----- Data provided
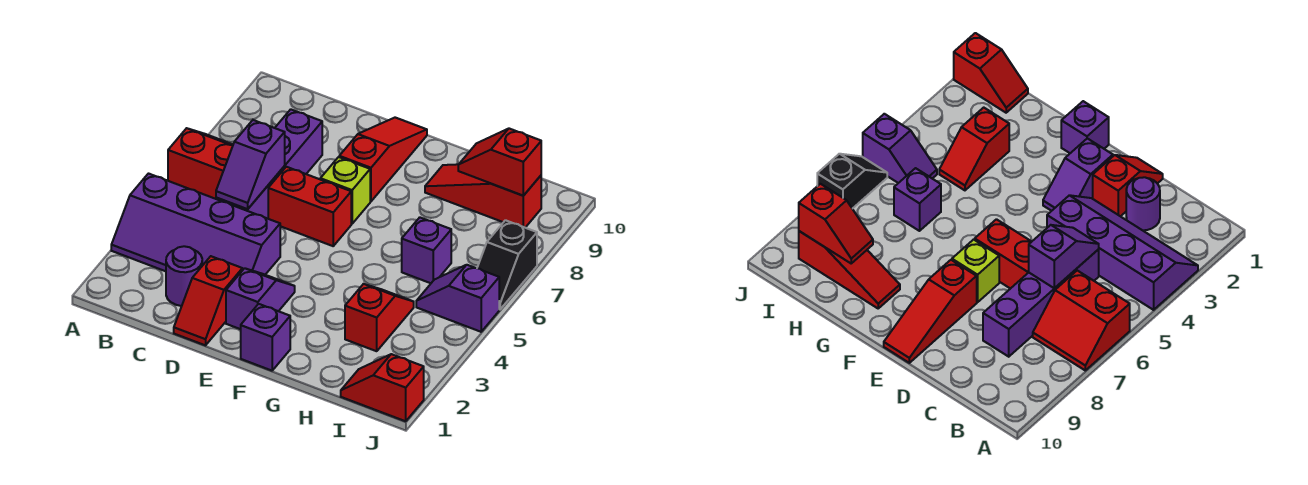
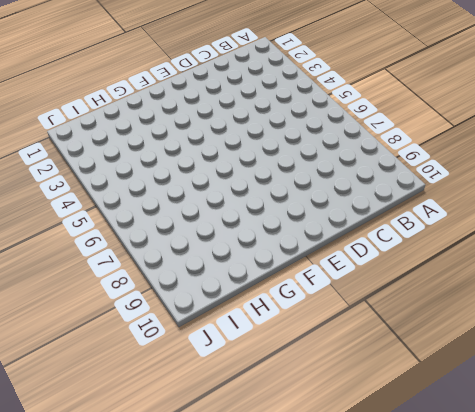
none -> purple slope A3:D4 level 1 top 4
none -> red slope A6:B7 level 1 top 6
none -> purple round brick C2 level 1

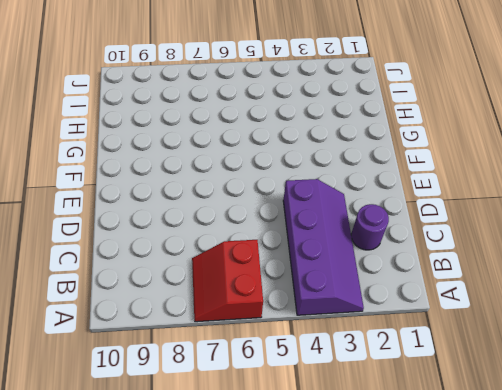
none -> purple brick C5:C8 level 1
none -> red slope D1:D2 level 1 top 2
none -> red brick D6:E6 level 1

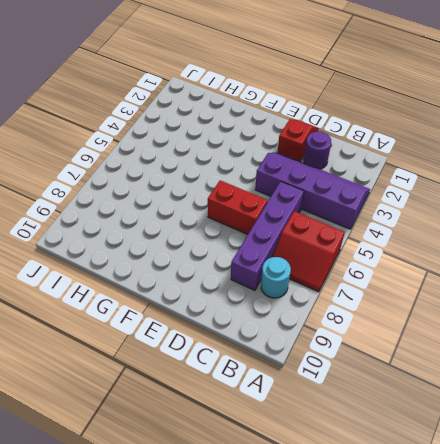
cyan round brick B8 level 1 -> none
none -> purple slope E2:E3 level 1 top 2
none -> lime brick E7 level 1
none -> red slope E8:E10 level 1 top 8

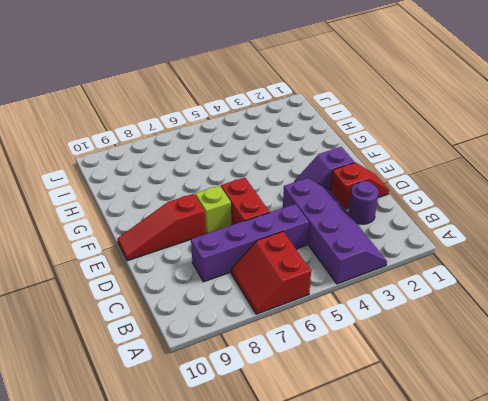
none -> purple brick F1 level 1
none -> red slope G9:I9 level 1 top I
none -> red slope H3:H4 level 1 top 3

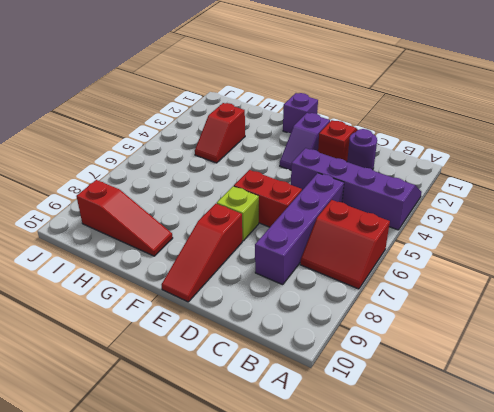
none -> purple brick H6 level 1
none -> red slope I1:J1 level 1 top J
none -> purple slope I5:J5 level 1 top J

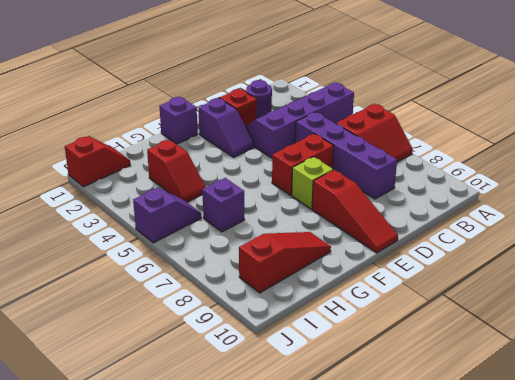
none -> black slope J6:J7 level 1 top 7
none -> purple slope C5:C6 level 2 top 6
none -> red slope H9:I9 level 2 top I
----------
• [Required work] Where a line contains "none -> purple slope C5:C6 level 2 top 6", begin there and output each line through the end of the data above, exactly; give no other lines.

• [Output for this task]
none -> purple slope C5:C6 level 2 top 6
none -> red slope H9:I9 level 2 top I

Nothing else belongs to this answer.